Everything from the first line of the material to the line containing "royal purple award cup (1st from left)", inclusive, must be given again exactly; no pictures, and nothing past that line.

══════

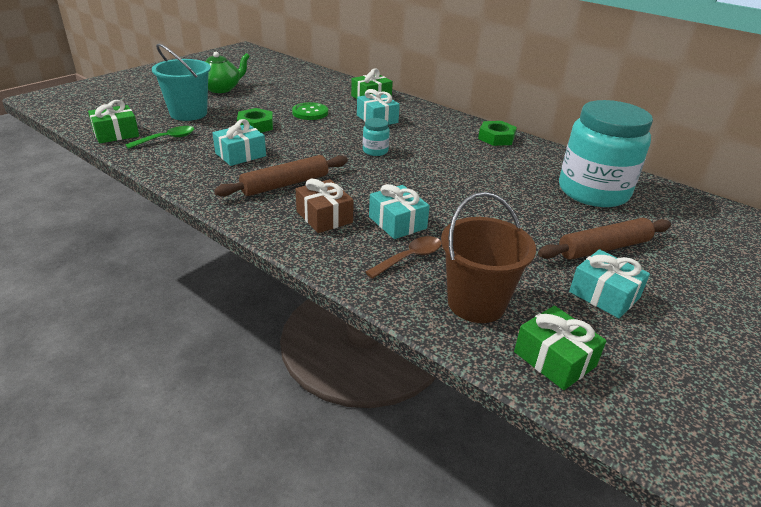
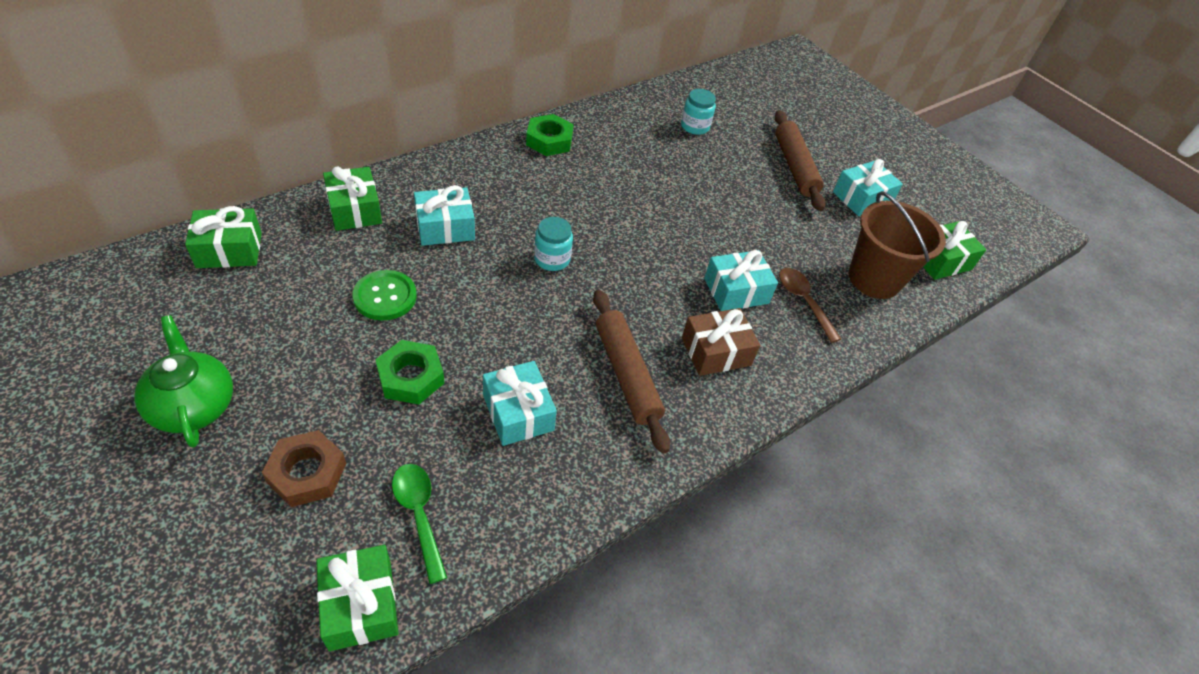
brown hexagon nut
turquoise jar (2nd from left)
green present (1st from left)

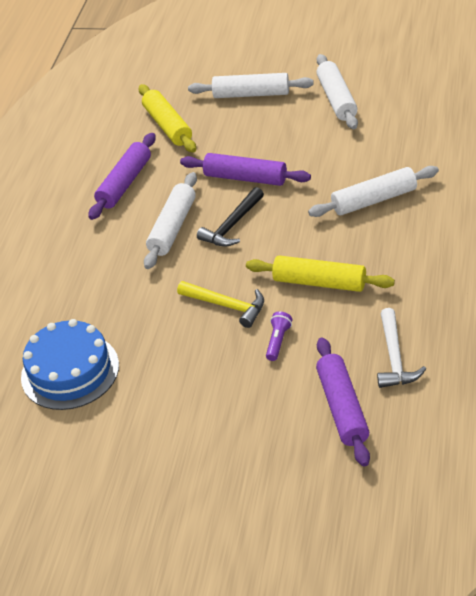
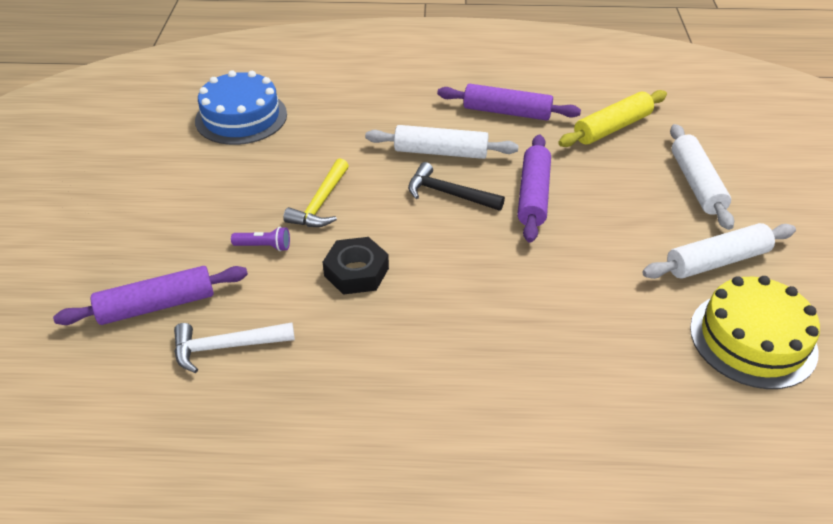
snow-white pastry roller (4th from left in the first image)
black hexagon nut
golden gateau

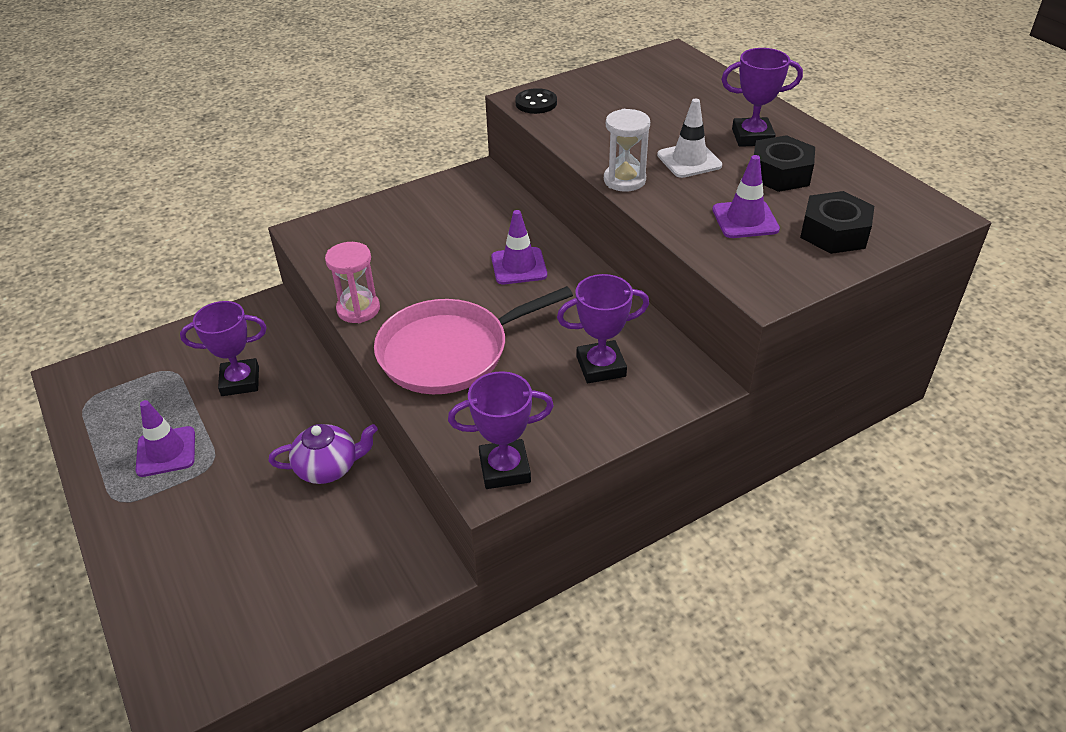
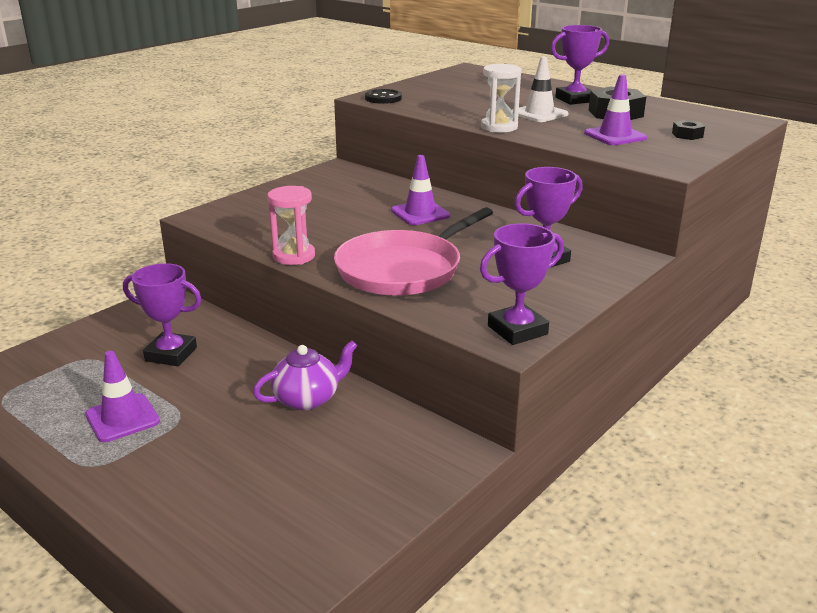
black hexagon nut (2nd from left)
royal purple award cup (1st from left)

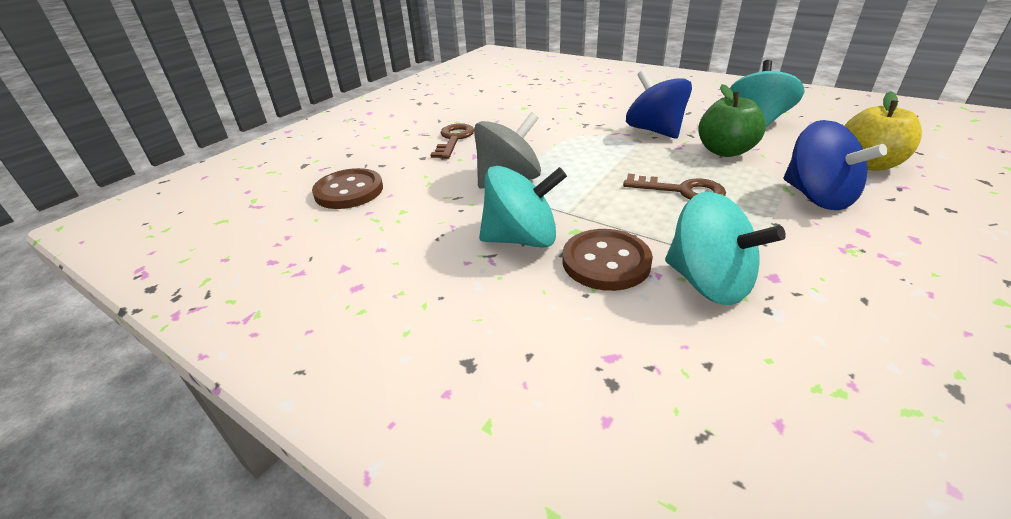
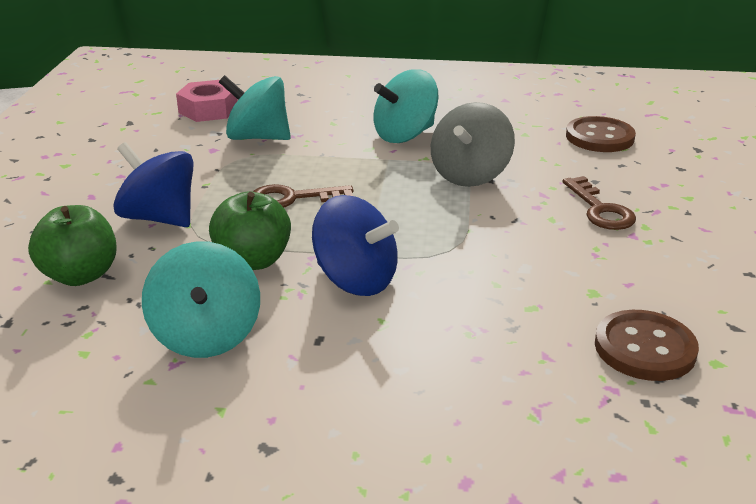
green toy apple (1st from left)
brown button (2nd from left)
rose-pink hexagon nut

══════

→ **WRITTEN SOLUTION**:
brown hexagon nut
turquoise jar (2nd from left)
green present (1st from left)

snow-white pastry roller (4th from left in the first image)
black hexagon nut
golden gateau

black hexagon nut (2nd from left)
royal purple award cup (1st from left)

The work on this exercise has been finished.